The listing below holds a line with "camera: 80 degrees left, 10 degrees up" and a line with "(1013, 423) = (910, 133): brown". Reproduce those two lines exactly, plus everything between them.
────────────────
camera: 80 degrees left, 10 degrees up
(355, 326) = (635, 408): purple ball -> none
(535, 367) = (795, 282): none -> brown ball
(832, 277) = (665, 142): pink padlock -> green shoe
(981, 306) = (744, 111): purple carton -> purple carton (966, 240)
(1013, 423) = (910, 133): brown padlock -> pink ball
────────────────
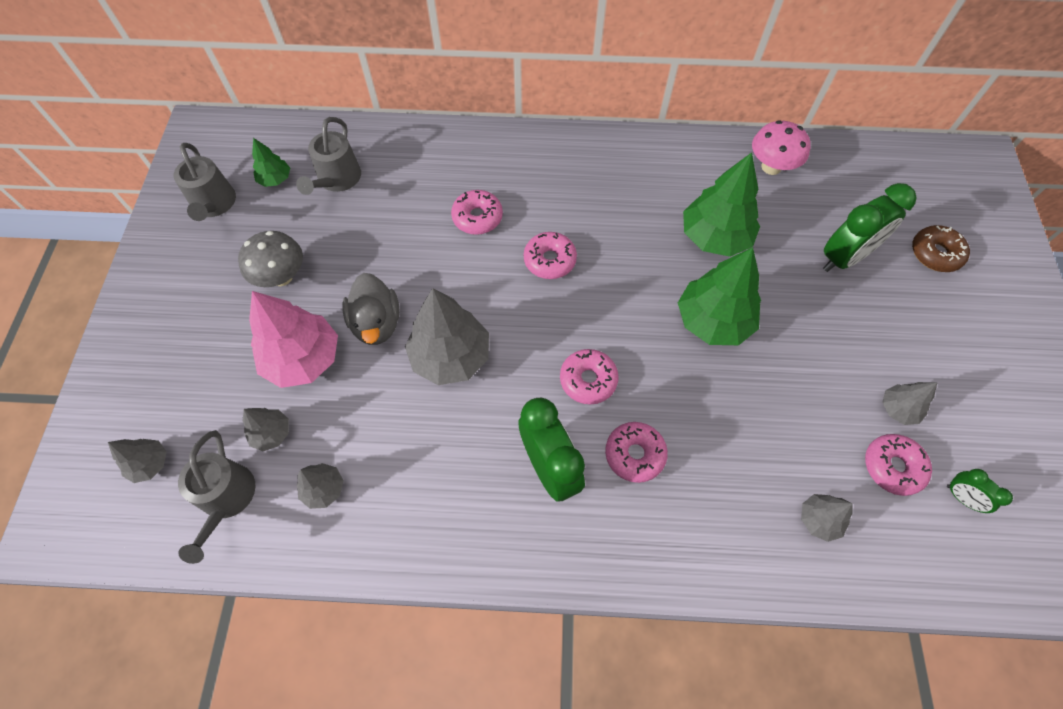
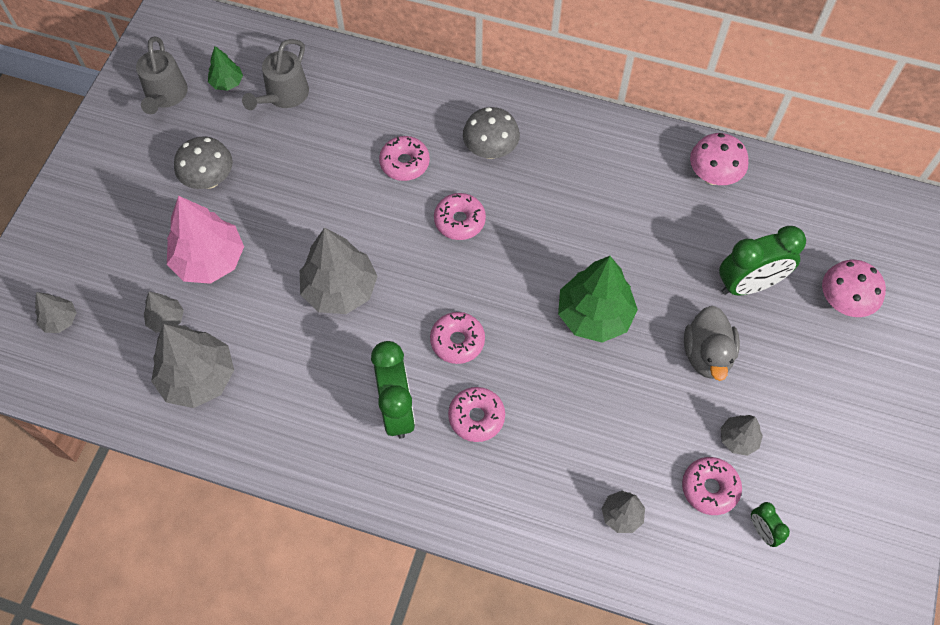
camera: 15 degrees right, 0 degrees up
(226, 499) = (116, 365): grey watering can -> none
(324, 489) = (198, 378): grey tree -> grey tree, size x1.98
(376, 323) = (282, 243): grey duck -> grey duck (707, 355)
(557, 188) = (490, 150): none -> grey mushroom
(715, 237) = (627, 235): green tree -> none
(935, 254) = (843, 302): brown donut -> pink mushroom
────────────────
§ TASK SOLUTION
camera: 80 degrees left, 10 degrees up
(355, 326) = (635, 408): purple ball -> none
(535, 367) = (795, 282): none -> brown ball
(832, 277) = (665, 142): pink padlock -> green shoe
(981, 306) = (744, 111): purple carton -> purple carton (966, 240)
(1013, 423) = (910, 133): brown padlock -> pink ball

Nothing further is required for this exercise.